──────── STUDY MATERIAL ────────
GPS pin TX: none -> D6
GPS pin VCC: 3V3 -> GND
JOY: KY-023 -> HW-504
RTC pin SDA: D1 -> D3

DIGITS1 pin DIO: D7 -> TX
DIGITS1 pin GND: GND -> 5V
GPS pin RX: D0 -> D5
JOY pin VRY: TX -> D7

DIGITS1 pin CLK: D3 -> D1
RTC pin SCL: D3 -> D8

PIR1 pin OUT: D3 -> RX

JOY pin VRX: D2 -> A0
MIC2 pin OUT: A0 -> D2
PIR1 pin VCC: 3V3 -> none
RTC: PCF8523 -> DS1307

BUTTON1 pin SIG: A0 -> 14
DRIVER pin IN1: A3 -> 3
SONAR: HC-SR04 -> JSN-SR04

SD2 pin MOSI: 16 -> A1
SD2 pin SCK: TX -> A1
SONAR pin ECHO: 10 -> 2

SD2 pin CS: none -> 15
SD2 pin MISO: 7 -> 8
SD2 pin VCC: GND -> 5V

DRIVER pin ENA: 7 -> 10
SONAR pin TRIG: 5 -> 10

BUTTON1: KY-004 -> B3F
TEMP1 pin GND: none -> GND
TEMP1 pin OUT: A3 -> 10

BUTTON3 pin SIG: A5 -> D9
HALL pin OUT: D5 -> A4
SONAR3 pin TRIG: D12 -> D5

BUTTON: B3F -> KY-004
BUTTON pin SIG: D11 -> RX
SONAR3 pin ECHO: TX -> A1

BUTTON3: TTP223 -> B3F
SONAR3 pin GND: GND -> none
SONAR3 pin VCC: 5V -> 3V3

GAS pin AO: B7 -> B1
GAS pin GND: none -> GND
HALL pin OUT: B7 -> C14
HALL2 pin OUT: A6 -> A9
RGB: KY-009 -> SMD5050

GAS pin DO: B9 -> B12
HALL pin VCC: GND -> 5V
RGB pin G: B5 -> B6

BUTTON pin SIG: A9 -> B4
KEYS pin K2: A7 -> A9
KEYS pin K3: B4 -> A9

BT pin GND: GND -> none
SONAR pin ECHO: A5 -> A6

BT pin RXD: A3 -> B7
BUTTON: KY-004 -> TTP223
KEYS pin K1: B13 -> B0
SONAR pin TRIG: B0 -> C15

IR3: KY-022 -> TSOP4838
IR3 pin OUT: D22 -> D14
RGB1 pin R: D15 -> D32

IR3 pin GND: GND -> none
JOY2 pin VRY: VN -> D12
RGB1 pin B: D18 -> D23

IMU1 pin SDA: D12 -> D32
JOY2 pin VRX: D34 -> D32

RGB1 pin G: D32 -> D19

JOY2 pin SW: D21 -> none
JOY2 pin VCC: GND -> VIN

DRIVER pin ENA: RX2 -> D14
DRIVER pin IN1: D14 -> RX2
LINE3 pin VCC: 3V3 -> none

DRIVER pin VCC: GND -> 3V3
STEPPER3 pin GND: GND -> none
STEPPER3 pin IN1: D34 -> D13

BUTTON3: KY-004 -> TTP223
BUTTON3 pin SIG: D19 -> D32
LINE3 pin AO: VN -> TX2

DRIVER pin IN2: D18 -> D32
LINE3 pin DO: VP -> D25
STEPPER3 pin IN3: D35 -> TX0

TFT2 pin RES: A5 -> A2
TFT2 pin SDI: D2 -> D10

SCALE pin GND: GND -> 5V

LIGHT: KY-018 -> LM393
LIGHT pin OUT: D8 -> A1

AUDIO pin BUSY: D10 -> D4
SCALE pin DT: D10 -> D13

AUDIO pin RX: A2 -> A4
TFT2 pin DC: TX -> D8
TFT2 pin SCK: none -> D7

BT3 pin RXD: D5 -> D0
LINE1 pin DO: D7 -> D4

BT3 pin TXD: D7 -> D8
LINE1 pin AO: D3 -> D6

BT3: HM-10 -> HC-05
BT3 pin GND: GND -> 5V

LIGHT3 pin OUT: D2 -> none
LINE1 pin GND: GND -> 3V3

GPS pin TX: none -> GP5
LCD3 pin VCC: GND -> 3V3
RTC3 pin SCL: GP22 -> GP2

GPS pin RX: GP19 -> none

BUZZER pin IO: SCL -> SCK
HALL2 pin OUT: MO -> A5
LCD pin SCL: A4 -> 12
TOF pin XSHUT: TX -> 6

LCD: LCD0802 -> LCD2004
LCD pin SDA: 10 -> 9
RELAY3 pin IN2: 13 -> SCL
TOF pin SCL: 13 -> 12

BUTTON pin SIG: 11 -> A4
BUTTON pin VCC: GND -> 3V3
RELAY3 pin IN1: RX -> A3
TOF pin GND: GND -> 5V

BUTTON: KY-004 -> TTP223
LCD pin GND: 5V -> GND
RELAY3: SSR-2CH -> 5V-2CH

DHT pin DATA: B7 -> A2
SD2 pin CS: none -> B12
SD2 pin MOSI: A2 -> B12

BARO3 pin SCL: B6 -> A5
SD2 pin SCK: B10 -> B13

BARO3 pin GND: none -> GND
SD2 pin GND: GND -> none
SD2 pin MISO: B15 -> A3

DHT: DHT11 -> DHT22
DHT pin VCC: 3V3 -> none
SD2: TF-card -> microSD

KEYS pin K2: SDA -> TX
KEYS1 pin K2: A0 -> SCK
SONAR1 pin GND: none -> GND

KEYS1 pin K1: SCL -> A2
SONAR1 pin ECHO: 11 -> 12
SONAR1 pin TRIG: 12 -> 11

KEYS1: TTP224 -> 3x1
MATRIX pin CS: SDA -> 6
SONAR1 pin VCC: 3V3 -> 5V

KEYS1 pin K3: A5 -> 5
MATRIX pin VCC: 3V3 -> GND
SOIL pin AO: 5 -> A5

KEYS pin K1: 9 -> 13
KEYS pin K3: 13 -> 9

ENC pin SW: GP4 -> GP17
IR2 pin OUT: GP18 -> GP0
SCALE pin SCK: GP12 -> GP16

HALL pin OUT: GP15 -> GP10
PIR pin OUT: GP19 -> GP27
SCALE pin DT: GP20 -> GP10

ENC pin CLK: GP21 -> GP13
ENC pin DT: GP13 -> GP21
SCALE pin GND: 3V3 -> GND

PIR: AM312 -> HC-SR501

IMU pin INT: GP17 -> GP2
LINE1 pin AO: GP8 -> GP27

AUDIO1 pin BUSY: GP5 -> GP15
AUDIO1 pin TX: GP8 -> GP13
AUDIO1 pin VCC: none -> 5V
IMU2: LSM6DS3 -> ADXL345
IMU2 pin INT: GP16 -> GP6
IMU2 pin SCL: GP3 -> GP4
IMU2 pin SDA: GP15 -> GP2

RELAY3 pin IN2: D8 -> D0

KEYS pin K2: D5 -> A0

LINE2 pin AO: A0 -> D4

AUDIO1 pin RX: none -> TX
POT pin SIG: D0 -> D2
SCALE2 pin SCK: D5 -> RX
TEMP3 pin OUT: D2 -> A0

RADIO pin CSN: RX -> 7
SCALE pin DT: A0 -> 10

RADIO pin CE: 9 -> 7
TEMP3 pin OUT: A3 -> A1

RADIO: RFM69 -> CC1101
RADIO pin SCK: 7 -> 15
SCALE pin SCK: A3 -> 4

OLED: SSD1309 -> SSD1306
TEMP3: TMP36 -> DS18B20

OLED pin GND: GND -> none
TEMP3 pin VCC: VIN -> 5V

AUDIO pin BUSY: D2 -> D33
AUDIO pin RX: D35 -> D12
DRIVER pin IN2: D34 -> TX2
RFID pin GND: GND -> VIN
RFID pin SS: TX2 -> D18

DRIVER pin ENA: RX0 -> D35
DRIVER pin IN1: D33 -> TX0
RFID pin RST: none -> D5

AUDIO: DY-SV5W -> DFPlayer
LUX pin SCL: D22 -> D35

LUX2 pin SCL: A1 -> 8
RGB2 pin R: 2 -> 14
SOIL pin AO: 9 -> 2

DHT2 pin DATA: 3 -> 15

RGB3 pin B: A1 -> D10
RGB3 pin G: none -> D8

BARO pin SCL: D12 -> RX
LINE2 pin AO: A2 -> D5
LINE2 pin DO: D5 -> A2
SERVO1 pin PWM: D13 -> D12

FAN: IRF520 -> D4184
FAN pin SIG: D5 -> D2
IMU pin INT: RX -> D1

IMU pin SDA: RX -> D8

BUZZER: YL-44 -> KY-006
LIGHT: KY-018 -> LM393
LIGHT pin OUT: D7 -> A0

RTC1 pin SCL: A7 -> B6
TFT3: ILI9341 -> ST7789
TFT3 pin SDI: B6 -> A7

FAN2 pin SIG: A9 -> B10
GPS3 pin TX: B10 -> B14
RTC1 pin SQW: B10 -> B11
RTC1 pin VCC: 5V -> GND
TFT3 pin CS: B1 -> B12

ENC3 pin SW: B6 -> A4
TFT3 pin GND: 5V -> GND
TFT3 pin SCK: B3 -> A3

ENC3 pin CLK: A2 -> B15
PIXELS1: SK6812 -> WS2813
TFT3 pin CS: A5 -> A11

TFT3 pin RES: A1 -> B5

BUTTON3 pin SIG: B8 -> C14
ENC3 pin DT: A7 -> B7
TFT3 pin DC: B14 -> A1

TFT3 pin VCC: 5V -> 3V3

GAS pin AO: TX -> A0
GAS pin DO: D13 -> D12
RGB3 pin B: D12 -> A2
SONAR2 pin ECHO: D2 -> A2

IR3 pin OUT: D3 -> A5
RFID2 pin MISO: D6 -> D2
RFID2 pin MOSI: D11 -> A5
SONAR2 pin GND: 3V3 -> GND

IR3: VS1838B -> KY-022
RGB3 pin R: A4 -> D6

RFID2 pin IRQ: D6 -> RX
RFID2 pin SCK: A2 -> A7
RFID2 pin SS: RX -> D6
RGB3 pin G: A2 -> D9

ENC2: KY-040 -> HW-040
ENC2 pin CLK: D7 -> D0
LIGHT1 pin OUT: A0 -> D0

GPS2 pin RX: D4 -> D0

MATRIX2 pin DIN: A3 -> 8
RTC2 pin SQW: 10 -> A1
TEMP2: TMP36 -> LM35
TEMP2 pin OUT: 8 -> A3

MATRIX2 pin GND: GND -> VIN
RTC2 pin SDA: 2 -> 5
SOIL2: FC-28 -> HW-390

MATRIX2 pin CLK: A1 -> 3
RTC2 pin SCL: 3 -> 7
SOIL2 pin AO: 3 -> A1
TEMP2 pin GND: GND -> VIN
────────
> _WHAT THIS TASK INVOLVES_: In the entries above, the lines between the one holding "AUDIO: DY-SV5W -> DFPlayer" and the one holding "RGB3 pin R: A4 -> D6", inclusive, are to be printed exactly as written, and those alone.

> _RESPONSE TO THIS TASK_:
AUDIO: DY-SV5W -> DFPlayer
LUX pin SCL: D22 -> D35

LUX2 pin SCL: A1 -> 8
RGB2 pin R: 2 -> 14
SOIL pin AO: 9 -> 2

DHT2 pin DATA: 3 -> 15

RGB3 pin B: A1 -> D10
RGB3 pin G: none -> D8

BARO pin SCL: D12 -> RX
LINE2 pin AO: A2 -> D5
LINE2 pin DO: D5 -> A2
SERVO1 pin PWM: D13 -> D12

FAN: IRF520 -> D4184
FAN pin SIG: D5 -> D2
IMU pin INT: RX -> D1

IMU pin SDA: RX -> D8

BUZZER: YL-44 -> KY-006
LIGHT: KY-018 -> LM393
LIGHT pin OUT: D7 -> A0

RTC1 pin SCL: A7 -> B6
TFT3: ILI9341 -> ST7789
TFT3 pin SDI: B6 -> A7

FAN2 pin SIG: A9 -> B10
GPS3 pin TX: B10 -> B14
RTC1 pin SQW: B10 -> B11
RTC1 pin VCC: 5V -> GND
TFT3 pin CS: B1 -> B12

ENC3 pin SW: B6 -> A4
TFT3 pin GND: 5V -> GND
TFT3 pin SCK: B3 -> A3

ENC3 pin CLK: A2 -> B15
PIXELS1: SK6812 -> WS2813
TFT3 pin CS: A5 -> A11

TFT3 pin RES: A1 -> B5

BUTTON3 pin SIG: B8 -> C14
ENC3 pin DT: A7 -> B7
TFT3 pin DC: B14 -> A1

TFT3 pin VCC: 5V -> 3V3

GAS pin AO: TX -> A0
GAS pin DO: D13 -> D12
RGB3 pin B: D12 -> A2
SONAR2 pin ECHO: D2 -> A2

IR3 pin OUT: D3 -> A5
RFID2 pin MISO: D6 -> D2
RFID2 pin MOSI: D11 -> A5
SONAR2 pin GND: 3V3 -> GND

IR3: VS1838B -> KY-022
RGB3 pin R: A4 -> D6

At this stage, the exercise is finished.